■ **Data below**:
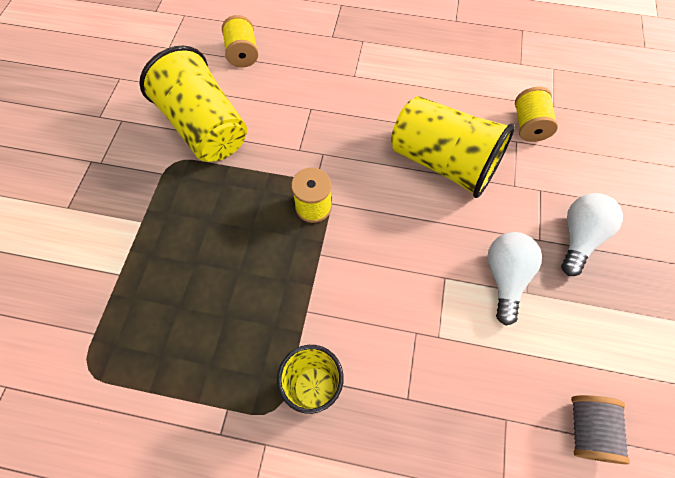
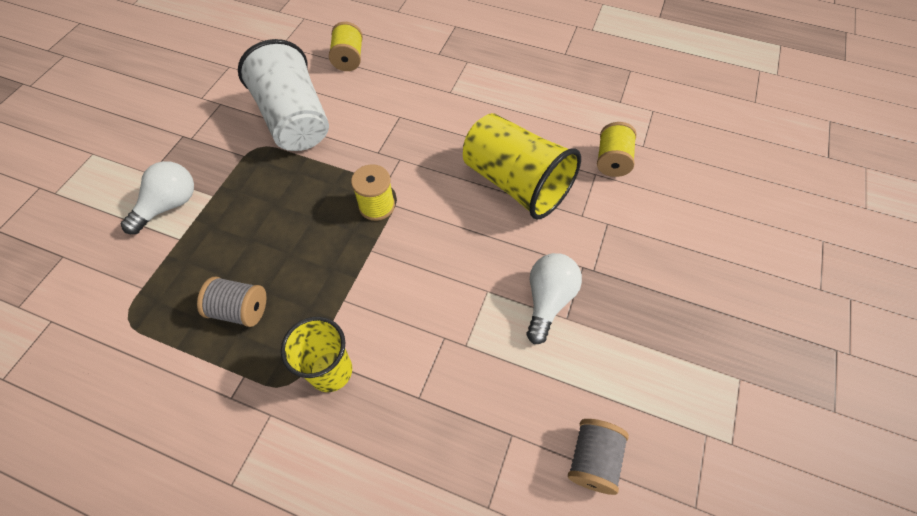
camera: 10 degrees right, 5 degrees down
(204, 339) = (240, 310): none -> grey spool
(205, 127) = (295, 120): yellow cup -> white cup
(578, 237) = (634, 274): white light bulb -> white light bulb (169, 205)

■ **What the task requires**:
Produce the data again character for character, with the images left out.

■ **Solution to the problem**:
camera: 10 degrees right, 5 degrees down
(204, 339) = (240, 310): none -> grey spool
(205, 127) = (295, 120): yellow cup -> white cup
(578, 237) = (634, 274): white light bulb -> white light bulb (169, 205)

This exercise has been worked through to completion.